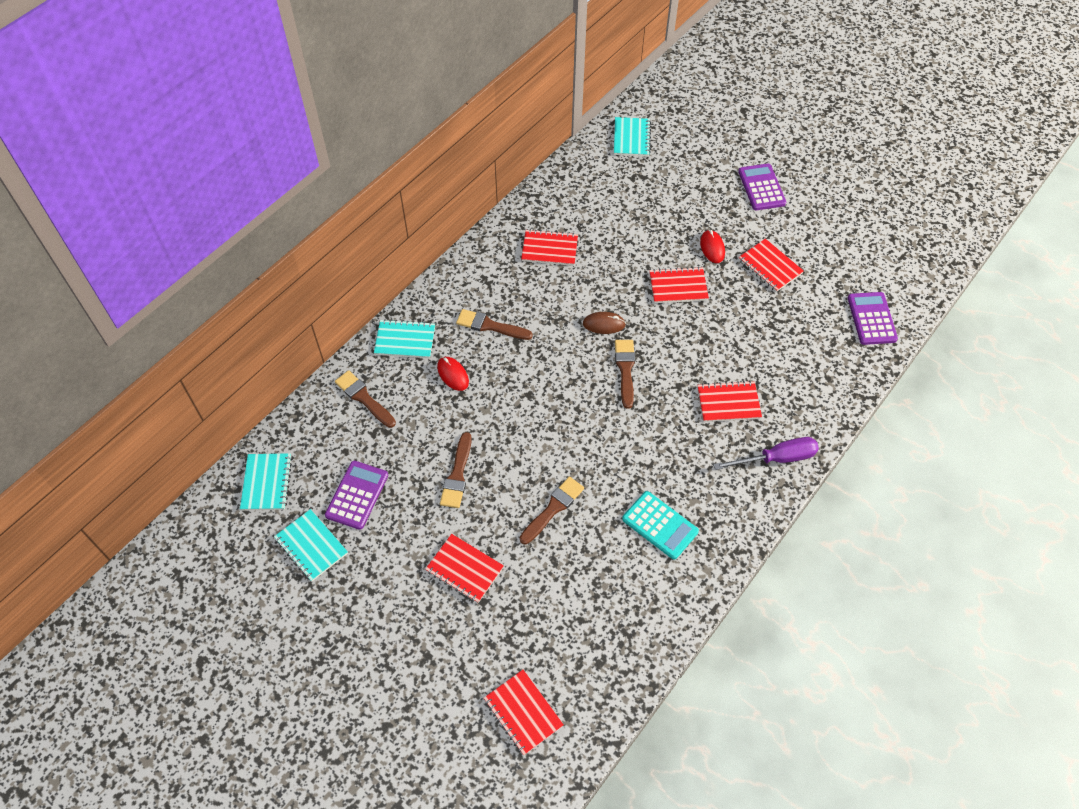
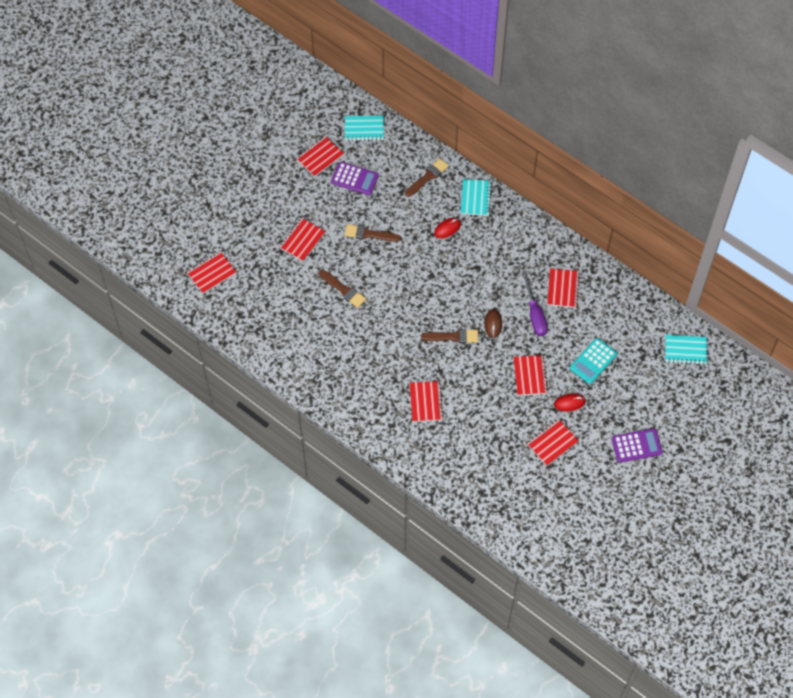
camera: 90 degrees right, 5 degrees up
turquoise notebook [274,509,348,582] -> red notebook [296,136,344,177]
brown brush [456,309,533,340] -> none
turquoise calculator [622,491,699,560] -> turquoise calculator moved to [570,338,617,384]
purple screwdriver [713,437,819,470] -> purple screwdriver moved to [522,271,548,336]
purple calculator [848,292,898,345] -> none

§ WHAT YOU NEED TO DO: Please transcribe each line above exactly, but leave the images out.

§ ANSWER:
camera: 90 degrees right, 5 degrees up
turquoise notebook [274,509,348,582] -> red notebook [296,136,344,177]
brown brush [456,309,533,340] -> none
turquoise calculator [622,491,699,560] -> turquoise calculator moved to [570,338,617,384]
purple screwdriver [713,437,819,470] -> purple screwdriver moved to [522,271,548,336]
purple calculator [848,292,898,345] -> none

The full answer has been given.